## Work request
Only lines containing "black" are wanted from the data below. Copy those lines.

## Input records
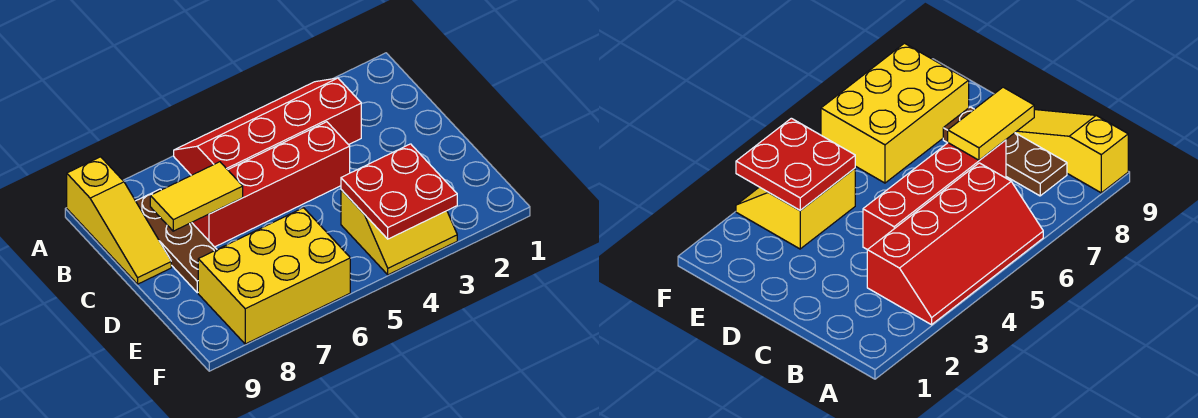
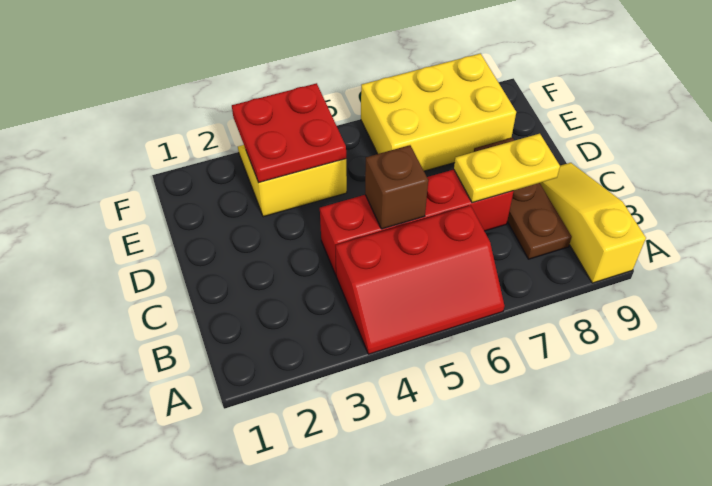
red slope A3:B6 level 1 top B -> red slope A4:B6 level 1 top B
none -> brown brick C5 level 2
yellow tile C7:C8 level 2 -> yellow plate C7:C8 level 2

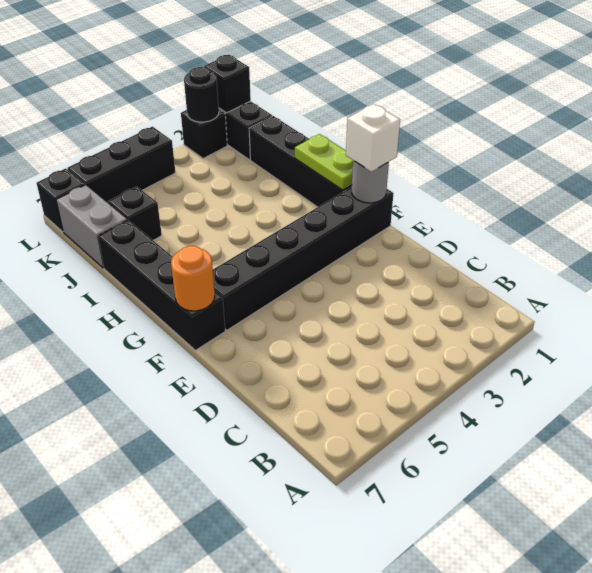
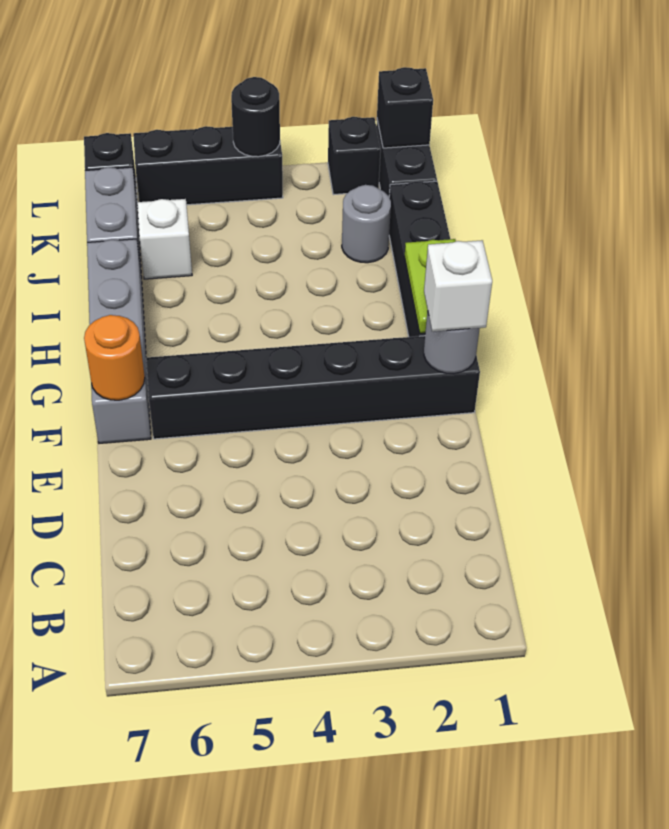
black brick F7:I7 level 1 -> grey brick F7:I7 level 1
none -> grey round brick J2 level 1
black brick J6 level 1 -> white brick J6 level 1
black round brick L2 level 2 -> black round brick L4 level 2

## Final answer
black brick F7:I7 level 1 -> grey brick F7:I7 level 1
black brick J6 level 1 -> white brick J6 level 1
black round brick L2 level 2 -> black round brick L4 level 2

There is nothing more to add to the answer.